# EXERCISE INSTRUCTIONS
Within the data that follows, set down exactly the lines from the one containing "(333, 200) = (362, 191): blue" through the one containing "camera: 55 degrees left, 10 degrees down", both ends included.

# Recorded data
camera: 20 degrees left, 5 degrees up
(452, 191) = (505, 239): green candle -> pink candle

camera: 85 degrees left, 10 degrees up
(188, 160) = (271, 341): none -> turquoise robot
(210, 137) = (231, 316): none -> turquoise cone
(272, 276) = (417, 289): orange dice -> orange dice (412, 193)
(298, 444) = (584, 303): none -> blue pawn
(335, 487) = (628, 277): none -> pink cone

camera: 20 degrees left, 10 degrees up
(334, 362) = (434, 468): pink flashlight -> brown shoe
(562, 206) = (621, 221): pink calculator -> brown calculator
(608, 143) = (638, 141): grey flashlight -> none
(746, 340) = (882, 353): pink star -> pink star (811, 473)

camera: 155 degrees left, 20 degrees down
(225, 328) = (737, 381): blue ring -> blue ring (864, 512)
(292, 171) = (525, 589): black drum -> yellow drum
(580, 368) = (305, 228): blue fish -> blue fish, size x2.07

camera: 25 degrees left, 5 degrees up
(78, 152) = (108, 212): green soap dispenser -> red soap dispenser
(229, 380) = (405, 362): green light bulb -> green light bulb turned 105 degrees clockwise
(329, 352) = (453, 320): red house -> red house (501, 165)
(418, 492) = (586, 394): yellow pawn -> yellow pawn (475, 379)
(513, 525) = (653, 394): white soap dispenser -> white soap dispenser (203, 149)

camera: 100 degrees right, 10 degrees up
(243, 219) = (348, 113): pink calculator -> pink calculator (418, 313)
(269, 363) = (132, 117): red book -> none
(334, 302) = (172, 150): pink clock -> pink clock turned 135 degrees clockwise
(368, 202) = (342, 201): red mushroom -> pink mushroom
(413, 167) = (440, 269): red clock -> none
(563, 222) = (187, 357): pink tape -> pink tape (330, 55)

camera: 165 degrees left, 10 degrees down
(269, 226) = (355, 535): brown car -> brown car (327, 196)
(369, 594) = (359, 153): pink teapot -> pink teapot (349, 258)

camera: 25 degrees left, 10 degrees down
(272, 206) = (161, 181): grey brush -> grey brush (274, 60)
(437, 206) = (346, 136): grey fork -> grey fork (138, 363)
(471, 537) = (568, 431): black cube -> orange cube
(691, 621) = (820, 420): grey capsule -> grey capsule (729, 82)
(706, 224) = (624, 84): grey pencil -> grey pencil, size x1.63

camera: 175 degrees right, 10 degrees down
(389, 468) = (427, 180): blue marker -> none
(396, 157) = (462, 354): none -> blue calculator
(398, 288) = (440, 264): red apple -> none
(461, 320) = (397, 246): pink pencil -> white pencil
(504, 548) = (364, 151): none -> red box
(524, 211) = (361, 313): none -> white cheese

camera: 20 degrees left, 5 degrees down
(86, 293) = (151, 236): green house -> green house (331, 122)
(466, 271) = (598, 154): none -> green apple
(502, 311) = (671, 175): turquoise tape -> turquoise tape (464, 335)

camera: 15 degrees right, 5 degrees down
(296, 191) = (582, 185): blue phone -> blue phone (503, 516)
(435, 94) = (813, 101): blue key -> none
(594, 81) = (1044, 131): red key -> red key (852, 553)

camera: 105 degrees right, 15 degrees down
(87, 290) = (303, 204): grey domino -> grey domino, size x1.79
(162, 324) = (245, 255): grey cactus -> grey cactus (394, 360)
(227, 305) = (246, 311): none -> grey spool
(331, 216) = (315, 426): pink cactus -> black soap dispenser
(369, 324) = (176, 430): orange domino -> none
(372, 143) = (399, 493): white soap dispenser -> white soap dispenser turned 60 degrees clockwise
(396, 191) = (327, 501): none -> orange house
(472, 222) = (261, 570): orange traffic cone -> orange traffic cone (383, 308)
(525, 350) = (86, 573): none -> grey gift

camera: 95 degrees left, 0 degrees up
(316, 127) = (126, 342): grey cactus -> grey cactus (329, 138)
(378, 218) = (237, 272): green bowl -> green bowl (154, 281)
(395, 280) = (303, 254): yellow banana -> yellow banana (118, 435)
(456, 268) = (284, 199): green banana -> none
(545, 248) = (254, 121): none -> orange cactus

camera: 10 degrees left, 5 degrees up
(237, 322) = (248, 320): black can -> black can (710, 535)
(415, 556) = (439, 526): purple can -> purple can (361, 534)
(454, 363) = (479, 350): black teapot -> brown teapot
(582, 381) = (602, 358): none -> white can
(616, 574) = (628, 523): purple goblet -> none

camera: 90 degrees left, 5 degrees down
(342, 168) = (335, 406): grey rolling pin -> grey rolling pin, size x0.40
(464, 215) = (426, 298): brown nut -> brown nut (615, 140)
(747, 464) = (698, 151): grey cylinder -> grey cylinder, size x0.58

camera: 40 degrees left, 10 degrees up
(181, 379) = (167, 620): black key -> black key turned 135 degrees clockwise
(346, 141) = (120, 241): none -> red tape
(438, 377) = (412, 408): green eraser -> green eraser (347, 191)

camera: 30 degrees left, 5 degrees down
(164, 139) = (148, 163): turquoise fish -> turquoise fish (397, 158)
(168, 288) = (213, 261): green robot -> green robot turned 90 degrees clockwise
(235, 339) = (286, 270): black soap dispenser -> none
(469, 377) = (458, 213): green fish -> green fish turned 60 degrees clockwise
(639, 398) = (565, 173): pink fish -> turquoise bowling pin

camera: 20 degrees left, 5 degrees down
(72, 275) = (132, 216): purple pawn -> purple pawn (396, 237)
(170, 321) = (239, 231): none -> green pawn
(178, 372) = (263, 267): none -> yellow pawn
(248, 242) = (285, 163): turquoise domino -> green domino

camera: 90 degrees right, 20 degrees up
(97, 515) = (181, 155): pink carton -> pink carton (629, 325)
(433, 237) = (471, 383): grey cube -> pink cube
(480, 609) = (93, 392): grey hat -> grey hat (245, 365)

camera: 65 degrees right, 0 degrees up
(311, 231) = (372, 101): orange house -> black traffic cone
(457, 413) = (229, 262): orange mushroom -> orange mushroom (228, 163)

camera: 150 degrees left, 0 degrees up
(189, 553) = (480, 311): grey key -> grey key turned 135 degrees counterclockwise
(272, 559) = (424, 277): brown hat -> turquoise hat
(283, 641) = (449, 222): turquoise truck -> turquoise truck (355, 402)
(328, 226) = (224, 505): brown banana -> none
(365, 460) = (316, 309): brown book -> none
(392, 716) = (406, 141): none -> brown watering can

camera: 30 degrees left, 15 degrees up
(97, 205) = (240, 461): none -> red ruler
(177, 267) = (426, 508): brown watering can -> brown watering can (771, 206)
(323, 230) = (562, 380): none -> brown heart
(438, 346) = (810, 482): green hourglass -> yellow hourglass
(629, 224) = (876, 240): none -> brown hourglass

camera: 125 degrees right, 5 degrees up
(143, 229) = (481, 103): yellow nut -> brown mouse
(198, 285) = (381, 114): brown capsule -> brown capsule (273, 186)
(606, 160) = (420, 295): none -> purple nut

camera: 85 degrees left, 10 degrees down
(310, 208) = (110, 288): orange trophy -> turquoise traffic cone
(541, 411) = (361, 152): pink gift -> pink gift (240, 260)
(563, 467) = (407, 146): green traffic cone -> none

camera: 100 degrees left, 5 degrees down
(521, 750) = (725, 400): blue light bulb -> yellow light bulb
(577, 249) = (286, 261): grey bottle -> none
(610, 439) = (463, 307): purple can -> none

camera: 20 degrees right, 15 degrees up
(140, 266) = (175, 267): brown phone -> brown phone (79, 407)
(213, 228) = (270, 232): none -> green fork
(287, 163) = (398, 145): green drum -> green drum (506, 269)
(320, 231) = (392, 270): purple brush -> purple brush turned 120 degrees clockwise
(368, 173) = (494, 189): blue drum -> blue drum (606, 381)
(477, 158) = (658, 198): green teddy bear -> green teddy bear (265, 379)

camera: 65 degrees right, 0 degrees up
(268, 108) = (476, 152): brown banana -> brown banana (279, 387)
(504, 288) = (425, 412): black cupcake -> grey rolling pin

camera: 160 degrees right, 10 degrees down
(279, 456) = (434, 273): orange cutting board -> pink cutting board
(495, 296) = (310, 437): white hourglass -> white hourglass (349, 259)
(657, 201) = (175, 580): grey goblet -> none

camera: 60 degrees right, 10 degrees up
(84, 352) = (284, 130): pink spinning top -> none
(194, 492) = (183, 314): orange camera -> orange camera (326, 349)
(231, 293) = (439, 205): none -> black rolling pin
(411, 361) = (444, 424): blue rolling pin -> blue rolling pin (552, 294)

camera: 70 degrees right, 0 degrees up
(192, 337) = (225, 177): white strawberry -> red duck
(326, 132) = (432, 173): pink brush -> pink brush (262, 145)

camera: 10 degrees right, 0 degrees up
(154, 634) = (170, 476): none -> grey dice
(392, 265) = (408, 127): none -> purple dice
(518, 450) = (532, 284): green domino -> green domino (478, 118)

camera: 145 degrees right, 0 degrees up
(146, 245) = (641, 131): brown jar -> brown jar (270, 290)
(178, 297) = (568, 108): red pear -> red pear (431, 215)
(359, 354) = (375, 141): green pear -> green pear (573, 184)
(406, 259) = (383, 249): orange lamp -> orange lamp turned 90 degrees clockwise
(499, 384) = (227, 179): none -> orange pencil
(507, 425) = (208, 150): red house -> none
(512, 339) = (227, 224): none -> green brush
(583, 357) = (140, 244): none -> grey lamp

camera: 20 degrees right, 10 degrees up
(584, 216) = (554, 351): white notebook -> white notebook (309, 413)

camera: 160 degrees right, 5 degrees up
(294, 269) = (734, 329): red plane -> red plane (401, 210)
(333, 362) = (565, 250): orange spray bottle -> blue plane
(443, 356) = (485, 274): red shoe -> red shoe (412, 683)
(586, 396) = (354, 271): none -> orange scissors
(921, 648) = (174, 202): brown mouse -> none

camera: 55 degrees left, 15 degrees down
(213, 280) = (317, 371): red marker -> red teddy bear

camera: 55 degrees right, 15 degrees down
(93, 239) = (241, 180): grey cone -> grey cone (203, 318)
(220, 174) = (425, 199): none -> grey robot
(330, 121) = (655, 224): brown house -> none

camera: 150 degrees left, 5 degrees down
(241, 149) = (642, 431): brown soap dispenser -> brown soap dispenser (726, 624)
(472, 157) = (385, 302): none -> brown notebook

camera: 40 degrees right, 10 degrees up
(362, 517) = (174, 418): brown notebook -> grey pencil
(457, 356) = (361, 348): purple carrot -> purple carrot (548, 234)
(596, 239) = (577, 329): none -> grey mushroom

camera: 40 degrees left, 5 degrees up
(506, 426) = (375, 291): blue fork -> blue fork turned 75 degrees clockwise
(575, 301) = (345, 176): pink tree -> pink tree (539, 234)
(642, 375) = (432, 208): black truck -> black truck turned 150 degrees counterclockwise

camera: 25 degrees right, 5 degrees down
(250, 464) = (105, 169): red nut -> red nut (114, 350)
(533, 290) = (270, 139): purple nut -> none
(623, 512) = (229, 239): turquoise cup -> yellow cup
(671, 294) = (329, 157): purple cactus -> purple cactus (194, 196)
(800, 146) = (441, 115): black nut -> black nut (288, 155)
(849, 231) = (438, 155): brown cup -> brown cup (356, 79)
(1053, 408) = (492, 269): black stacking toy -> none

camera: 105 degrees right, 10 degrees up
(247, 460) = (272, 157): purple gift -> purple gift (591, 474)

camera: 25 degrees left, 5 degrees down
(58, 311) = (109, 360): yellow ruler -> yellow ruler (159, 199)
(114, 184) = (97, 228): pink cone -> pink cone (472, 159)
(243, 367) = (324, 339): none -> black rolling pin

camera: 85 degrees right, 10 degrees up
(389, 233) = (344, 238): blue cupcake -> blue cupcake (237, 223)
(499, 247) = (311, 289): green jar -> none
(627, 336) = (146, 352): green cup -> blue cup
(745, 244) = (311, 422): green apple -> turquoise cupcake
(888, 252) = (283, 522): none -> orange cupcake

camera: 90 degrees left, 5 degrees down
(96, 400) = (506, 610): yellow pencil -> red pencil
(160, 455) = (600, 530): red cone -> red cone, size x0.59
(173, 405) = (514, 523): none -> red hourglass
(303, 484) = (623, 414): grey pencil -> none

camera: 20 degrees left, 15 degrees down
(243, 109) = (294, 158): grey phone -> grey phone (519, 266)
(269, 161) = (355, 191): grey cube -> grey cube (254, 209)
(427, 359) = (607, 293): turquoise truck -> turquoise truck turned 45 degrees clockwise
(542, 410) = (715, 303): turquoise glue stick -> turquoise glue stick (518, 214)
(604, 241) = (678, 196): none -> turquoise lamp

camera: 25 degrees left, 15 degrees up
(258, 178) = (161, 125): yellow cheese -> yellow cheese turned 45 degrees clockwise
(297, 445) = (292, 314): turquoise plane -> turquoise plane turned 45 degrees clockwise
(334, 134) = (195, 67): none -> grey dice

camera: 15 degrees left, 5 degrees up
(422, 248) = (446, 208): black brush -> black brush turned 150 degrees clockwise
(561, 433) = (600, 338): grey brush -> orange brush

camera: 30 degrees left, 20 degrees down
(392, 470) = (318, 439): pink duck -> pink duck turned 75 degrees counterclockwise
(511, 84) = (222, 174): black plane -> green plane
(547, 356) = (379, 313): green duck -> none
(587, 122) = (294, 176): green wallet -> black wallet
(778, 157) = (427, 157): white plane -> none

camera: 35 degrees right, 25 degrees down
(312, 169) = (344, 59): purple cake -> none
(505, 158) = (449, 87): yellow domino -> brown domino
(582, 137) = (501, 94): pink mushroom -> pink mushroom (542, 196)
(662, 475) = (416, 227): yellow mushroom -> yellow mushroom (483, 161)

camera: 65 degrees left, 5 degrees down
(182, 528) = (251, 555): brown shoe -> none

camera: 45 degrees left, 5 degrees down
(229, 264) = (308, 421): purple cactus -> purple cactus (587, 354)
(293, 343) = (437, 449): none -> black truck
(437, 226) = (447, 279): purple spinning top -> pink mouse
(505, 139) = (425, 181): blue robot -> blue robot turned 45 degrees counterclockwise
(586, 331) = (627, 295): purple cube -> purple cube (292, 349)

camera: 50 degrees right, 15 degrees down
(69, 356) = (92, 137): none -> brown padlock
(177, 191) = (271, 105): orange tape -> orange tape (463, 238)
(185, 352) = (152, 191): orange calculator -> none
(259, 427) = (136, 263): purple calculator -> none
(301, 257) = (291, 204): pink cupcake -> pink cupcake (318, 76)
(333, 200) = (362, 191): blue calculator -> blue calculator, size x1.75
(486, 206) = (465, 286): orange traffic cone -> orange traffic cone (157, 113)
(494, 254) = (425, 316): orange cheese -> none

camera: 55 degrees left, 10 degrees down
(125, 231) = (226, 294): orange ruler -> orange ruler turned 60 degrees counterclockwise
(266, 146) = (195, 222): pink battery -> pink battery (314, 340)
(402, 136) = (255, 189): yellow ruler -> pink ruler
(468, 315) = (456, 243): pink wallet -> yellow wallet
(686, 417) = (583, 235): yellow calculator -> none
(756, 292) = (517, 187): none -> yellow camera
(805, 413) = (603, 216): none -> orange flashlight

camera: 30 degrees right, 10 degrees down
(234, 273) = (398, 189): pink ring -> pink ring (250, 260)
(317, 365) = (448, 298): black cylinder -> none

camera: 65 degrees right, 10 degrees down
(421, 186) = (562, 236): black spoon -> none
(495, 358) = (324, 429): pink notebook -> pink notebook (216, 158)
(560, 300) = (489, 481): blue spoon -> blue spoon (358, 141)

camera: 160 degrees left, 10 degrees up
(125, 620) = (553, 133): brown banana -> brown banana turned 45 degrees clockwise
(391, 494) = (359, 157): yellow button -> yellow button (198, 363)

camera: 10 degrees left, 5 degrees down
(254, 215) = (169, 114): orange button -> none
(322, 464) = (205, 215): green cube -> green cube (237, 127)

# ANSWER FOR THIS EXERCISE
(333, 200) = (362, 191): blue calculator -> blue calculator, size x1.75
(486, 206) = (465, 286): orange traffic cone -> orange traffic cone (157, 113)
(494, 254) = (425, 316): orange cheese -> none

camera: 55 degrees left, 10 degrees down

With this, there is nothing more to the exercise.